___ WORKING DATA

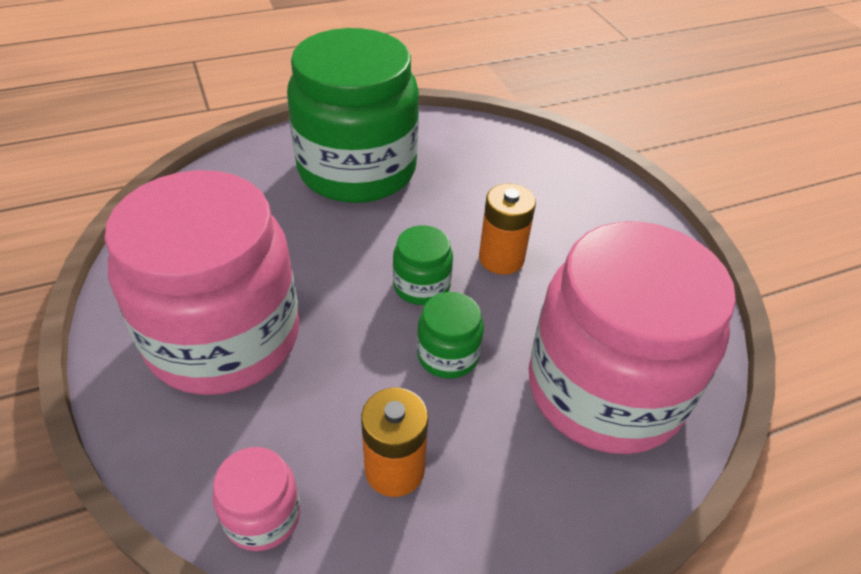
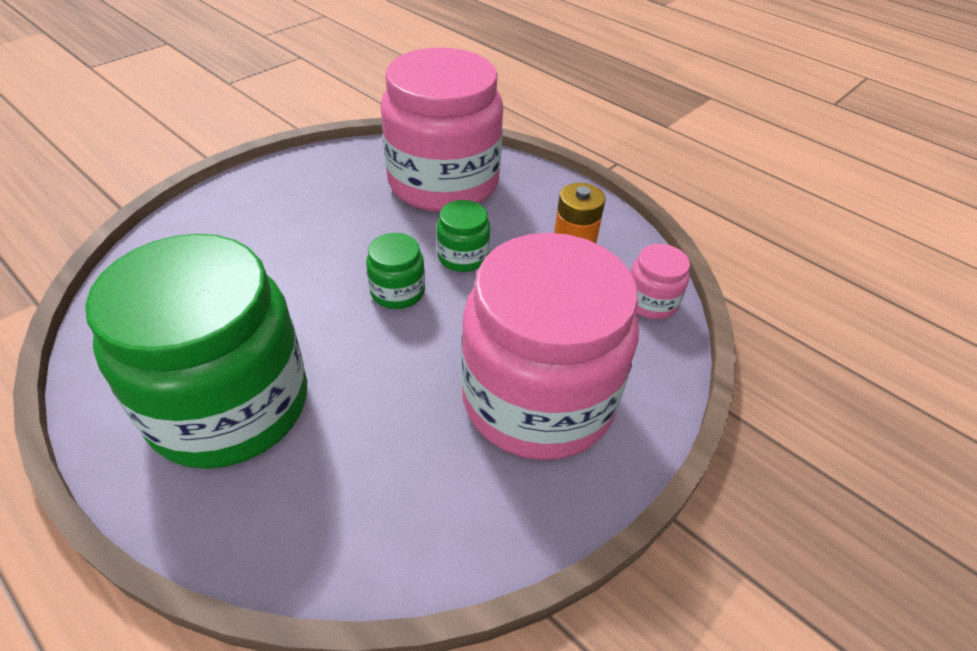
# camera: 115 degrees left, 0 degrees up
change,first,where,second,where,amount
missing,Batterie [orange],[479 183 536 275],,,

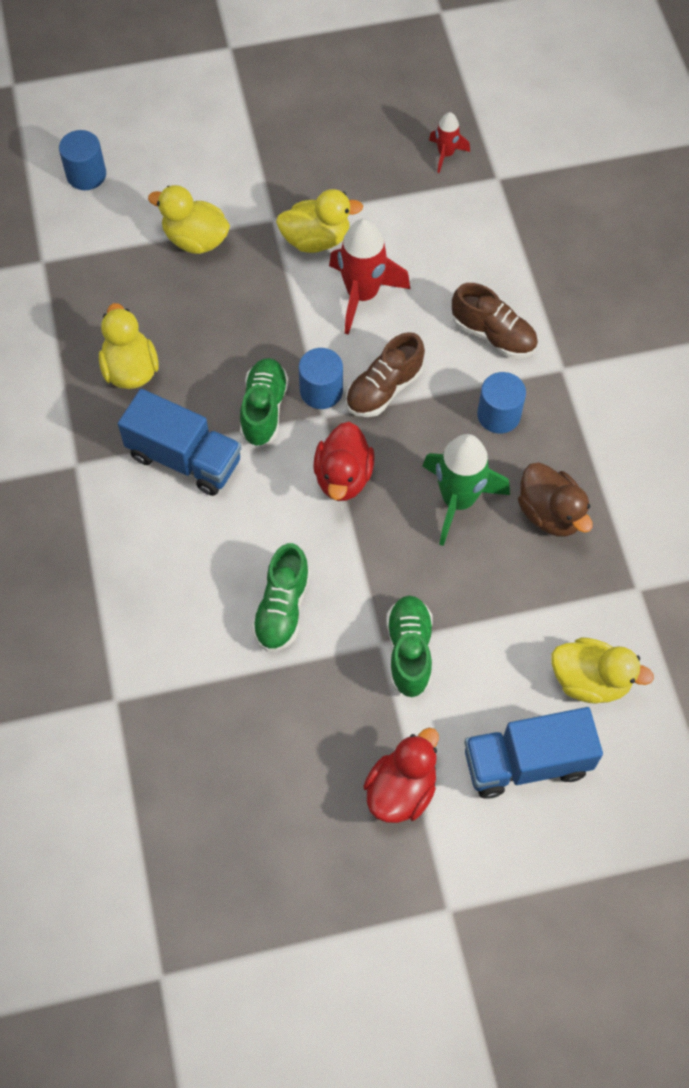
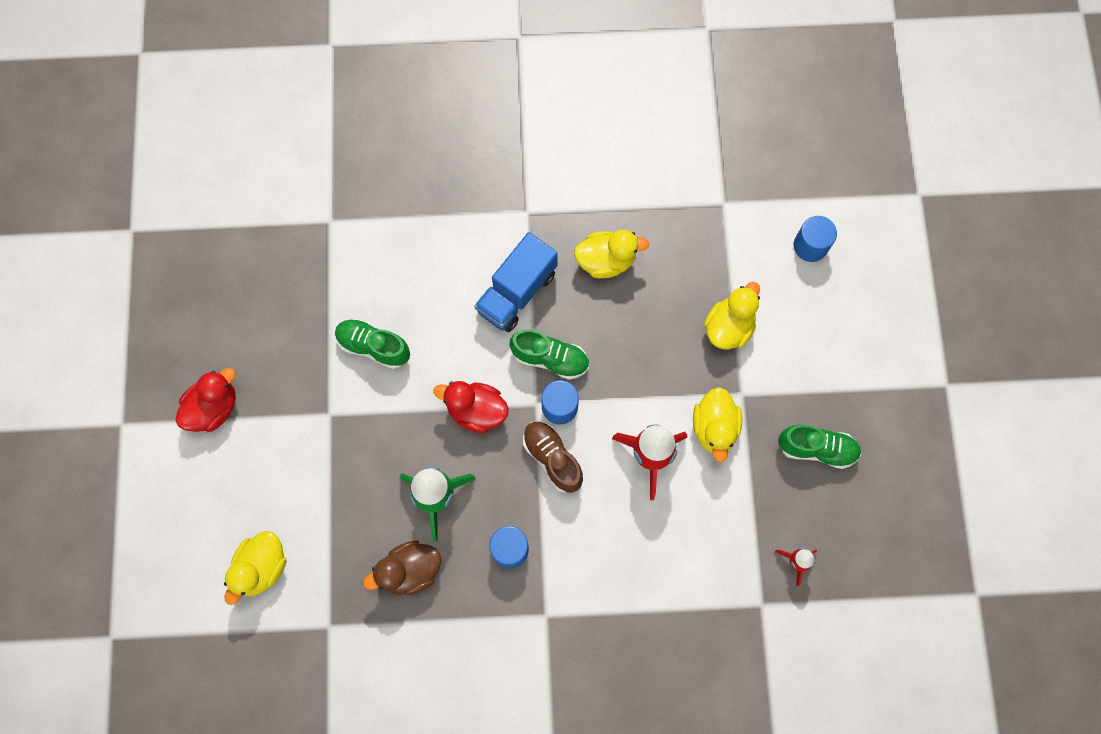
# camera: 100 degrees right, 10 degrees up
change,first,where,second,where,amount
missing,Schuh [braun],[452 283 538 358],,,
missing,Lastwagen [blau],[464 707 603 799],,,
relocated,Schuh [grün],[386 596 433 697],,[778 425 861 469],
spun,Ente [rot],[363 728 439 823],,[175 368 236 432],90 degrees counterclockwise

______

### [TASK TO COMPLETE]
Your copy of the records must match them exactly, except that no pictures appear in it.

### [TASK RESPONSE]
# camera: 115 degrees left, 0 degrees up
change,first,where,second,where,amount
missing,Batterie [orange],[479 183 536 275],,,

# camera: 100 degrees right, 10 degrees up
change,first,where,second,where,amount
missing,Schuh [braun],[452 283 538 358],,,
missing,Lastwagen [blau],[464 707 603 799],,,
relocated,Schuh [grün],[386 596 433 697],,[778 425 861 469],
spun,Ente [rot],[363 728 439 823],,[175 368 236 432],90 degrees counterclockwise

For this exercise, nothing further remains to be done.